### Supplied entries
[Start of Attachment]

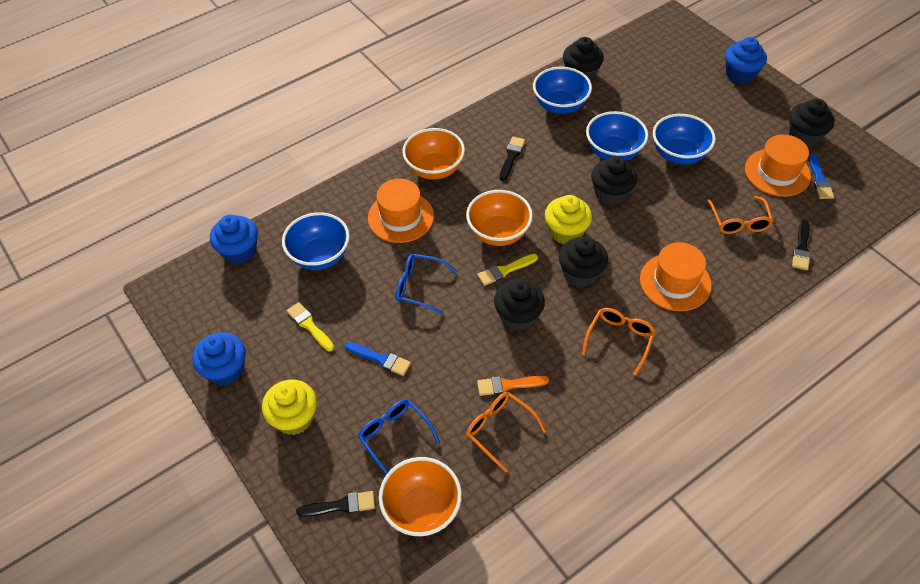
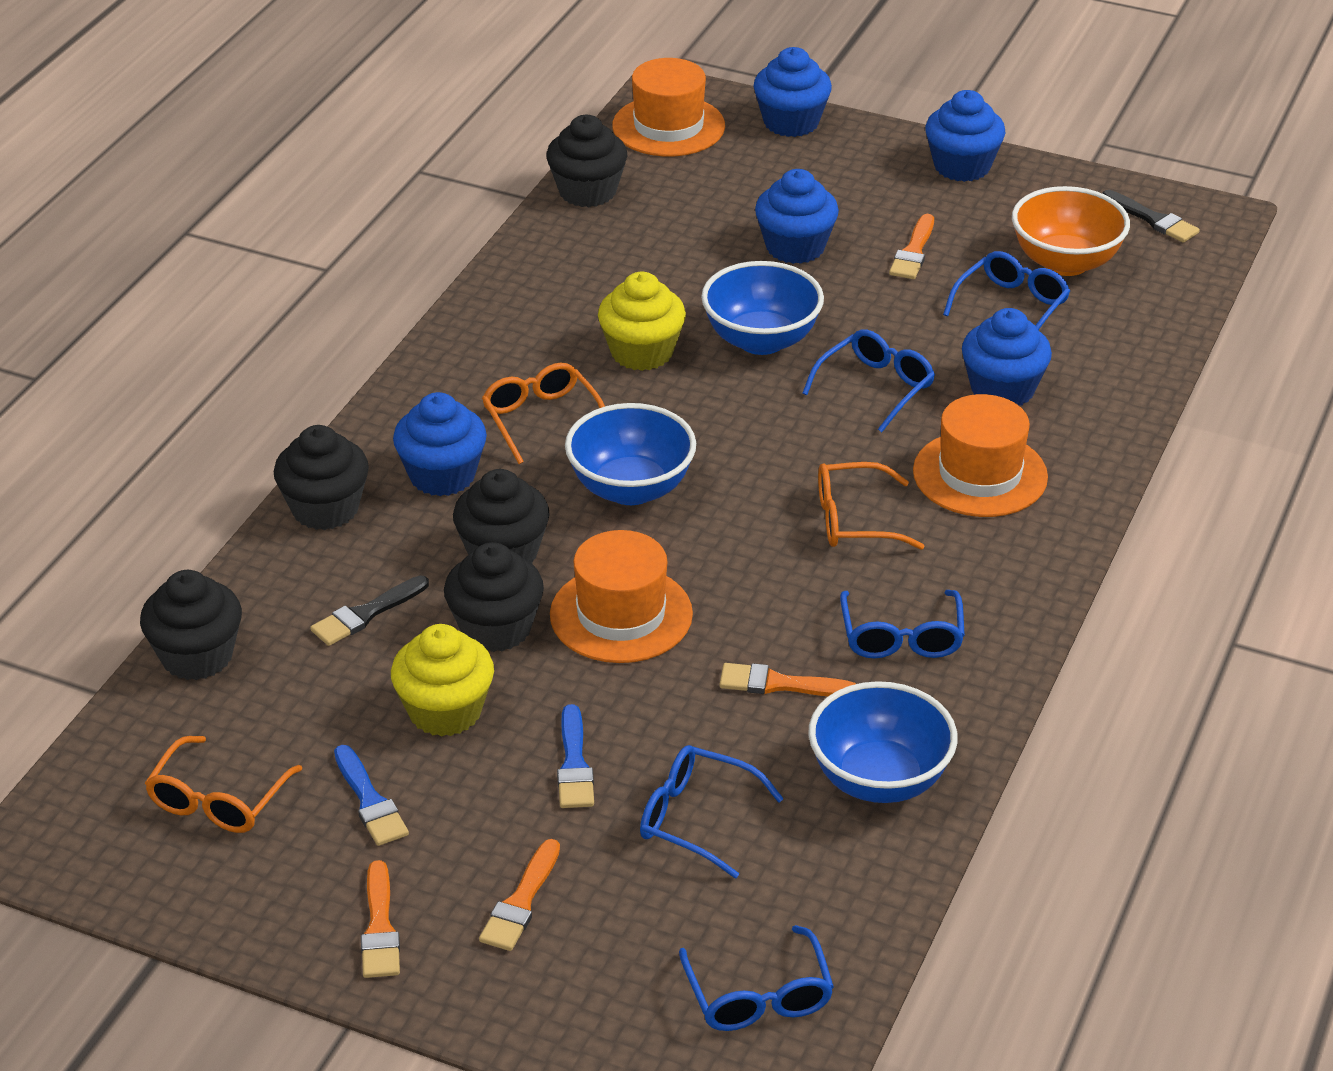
black brush: 3 -> 2
blue bowl: 4 -> 3
blue cupcake: 3 -> 5
blue glasses: 2 -> 5
orange bowl: 3 -> 1
orange brush: 1 -> 4
yellow brush: 2 -> 0

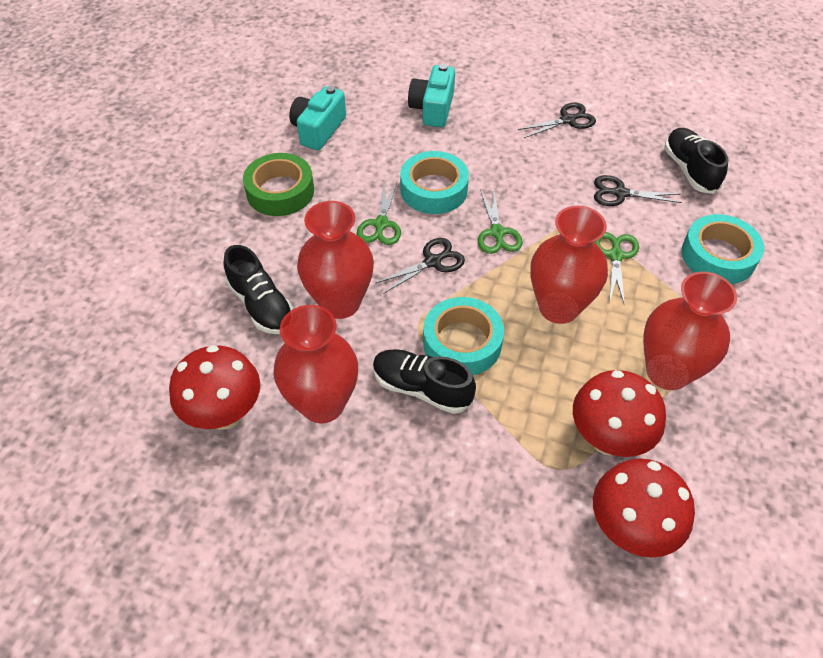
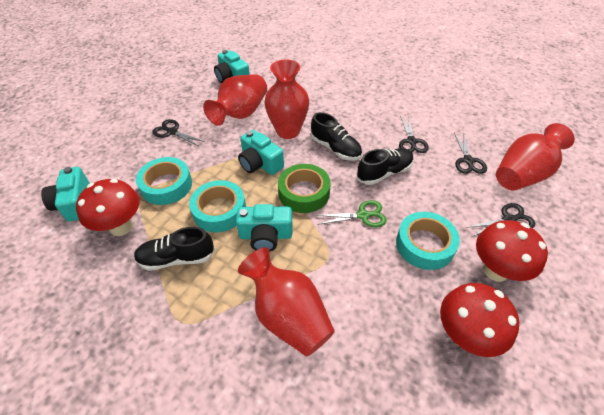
black scissors: 3 -> 4
green scissors: 3 -> 1
turquoise camera: 2 -> 4

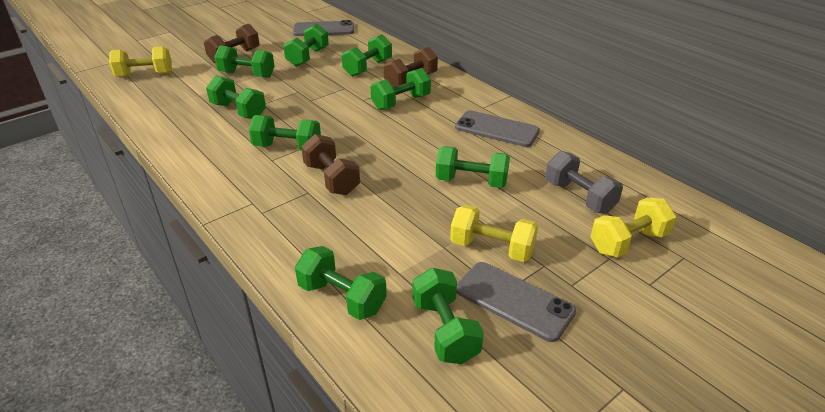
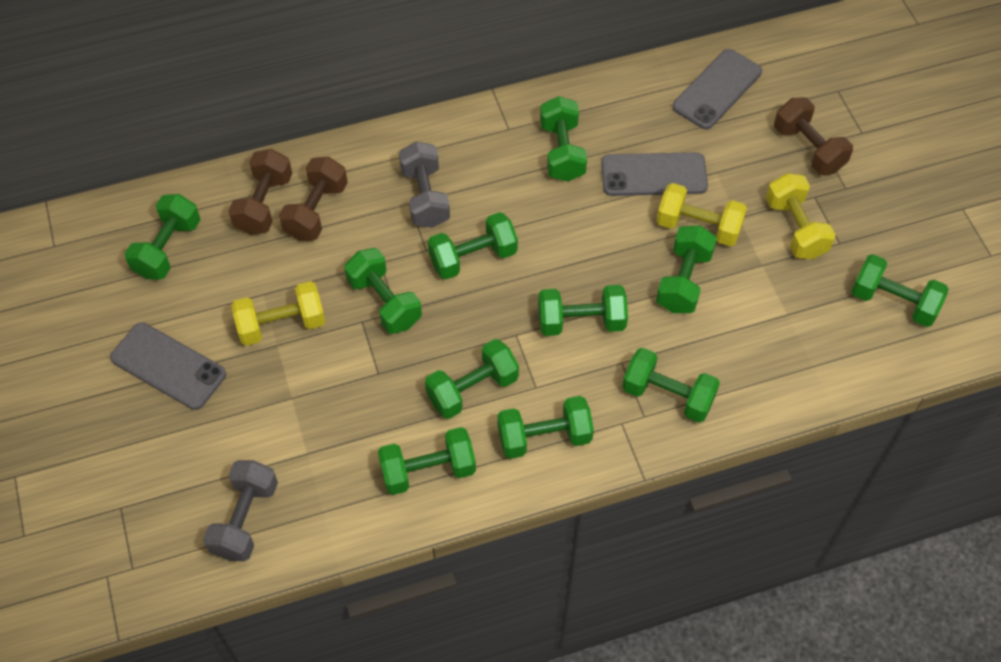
green dumbbell: 9 -> 11
grey dumbbell: 1 -> 2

[End of Attachment]

Produce a word-for-word version of the material, with no pictures included.

black brush: 3 -> 2
blue bowl: 4 -> 3
blue cupcake: 3 -> 5
blue glasses: 2 -> 5
orange bowl: 3 -> 1
orange brush: 1 -> 4
yellow brush: 2 -> 0

black scissors: 3 -> 4
green scissors: 3 -> 1
turquoise camera: 2 -> 4

green dumbbell: 9 -> 11
grey dumbbell: 1 -> 2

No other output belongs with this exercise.